§ REQUIREMENT:
Copy every record verbatim. Leave the pictures out.

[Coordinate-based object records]
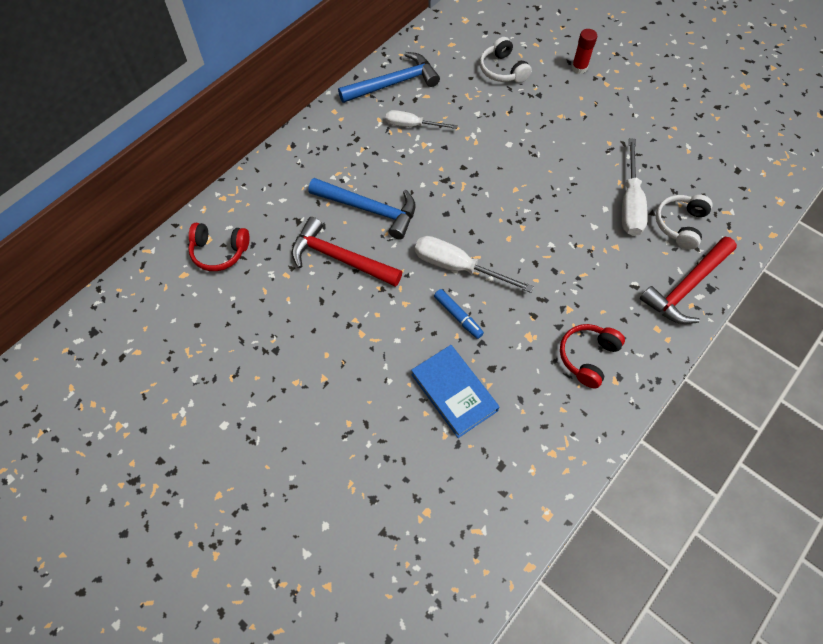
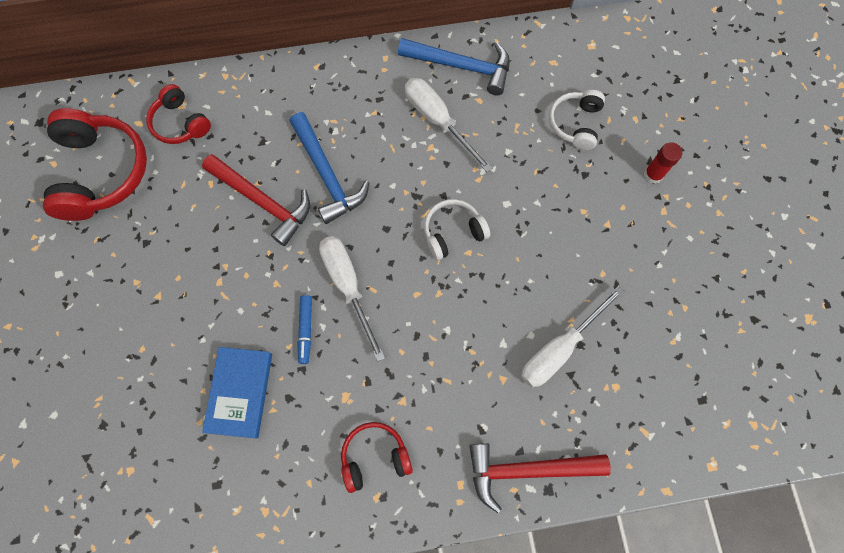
camera: 40 degrees right, 10 degrees up
(187, 329) = (101, 172): none -> red headphones
(340, 258) = (263, 202): red hammer -> red hammer turned 150 degrees clockwise
(412, 125) = (438, 121): white screwdriver -> white screwdriver, size x1.52
(680, 225) = (585, 407): white headphones -> white headphones (453, 232)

§ RESPONSE BELOW:
camera: 40 degrees right, 10 degrees up
(187, 329) = (101, 172): none -> red headphones
(340, 258) = (263, 202): red hammer -> red hammer turned 150 degrees clockwise
(412, 125) = (438, 121): white screwdriver -> white screwdriver, size x1.52
(680, 225) = (585, 407): white headphones -> white headphones (453, 232)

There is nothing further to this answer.